● PROBLEM DETAILS
Scan the entries line by line and return those with "apple".

● AVAILABLE DATA
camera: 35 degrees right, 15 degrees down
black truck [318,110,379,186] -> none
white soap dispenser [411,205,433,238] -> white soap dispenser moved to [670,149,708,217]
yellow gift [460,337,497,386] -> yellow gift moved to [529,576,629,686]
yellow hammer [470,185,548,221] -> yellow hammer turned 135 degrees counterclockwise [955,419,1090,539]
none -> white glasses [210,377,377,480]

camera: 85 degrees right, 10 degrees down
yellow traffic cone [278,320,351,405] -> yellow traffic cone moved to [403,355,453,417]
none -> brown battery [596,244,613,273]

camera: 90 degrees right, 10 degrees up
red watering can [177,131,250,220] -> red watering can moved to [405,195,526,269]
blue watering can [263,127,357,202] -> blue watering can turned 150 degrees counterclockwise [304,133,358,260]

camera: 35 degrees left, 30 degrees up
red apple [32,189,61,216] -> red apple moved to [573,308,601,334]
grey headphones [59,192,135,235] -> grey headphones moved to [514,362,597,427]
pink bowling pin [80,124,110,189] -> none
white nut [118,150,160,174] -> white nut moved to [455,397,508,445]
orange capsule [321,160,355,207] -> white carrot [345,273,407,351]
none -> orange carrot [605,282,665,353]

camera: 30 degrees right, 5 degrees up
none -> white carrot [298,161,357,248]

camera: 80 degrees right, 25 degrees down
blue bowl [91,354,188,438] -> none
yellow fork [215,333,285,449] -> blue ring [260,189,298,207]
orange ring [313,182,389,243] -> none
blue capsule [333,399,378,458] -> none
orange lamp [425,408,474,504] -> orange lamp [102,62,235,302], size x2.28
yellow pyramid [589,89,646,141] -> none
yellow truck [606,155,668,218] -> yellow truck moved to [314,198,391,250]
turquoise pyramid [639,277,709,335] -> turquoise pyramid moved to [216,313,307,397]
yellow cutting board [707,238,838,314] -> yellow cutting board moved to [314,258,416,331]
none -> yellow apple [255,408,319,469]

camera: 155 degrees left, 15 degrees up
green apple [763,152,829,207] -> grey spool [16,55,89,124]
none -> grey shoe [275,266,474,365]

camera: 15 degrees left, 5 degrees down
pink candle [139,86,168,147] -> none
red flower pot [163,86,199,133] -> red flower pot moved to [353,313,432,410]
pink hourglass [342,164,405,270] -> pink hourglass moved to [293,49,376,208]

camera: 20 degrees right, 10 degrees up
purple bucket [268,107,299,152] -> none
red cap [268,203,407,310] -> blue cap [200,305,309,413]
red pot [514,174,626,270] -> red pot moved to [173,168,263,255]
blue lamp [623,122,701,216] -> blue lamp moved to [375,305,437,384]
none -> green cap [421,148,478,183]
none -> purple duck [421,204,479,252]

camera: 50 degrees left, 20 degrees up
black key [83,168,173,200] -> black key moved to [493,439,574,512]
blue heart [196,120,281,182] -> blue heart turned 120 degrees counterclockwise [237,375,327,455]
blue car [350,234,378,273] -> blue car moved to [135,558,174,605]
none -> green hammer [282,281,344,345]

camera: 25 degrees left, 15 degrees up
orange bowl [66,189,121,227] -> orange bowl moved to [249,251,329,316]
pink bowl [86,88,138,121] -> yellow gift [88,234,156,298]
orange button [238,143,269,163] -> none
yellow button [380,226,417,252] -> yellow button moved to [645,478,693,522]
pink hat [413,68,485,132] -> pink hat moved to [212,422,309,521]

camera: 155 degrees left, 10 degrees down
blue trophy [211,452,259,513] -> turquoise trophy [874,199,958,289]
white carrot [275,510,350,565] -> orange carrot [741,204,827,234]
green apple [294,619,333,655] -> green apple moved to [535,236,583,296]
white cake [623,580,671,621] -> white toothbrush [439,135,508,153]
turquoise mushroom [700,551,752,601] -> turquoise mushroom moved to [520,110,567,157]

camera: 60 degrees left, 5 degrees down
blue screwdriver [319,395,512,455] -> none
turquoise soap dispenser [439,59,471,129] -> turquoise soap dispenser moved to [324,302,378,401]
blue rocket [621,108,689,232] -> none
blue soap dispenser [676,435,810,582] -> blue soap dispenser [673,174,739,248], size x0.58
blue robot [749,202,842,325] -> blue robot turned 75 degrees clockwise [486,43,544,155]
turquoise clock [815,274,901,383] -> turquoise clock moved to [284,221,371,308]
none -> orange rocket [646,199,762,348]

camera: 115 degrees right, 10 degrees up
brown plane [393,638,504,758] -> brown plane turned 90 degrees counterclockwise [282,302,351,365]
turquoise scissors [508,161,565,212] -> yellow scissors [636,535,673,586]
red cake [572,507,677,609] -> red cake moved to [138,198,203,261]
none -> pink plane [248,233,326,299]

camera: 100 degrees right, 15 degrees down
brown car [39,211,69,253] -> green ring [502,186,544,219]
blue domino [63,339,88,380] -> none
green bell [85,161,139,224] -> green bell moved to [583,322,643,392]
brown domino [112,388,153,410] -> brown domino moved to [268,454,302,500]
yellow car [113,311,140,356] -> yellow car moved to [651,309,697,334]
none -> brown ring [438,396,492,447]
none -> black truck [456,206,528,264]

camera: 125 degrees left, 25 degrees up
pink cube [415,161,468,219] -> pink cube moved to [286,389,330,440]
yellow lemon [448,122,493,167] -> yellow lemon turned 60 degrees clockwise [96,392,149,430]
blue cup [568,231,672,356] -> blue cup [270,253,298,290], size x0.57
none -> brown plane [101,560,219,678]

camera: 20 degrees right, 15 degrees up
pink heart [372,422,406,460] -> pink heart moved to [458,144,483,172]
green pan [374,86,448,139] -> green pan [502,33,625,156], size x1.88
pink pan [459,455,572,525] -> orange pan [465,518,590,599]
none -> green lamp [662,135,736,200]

● ANSWER TO THIS PROBLEM
red apple [32,189,61,216] -> red apple moved to [573,308,601,334]
none -> yellow apple [255,408,319,469]
green apple [763,152,829,207] -> grey spool [16,55,89,124]
green apple [294,619,333,655] -> green apple moved to [535,236,583,296]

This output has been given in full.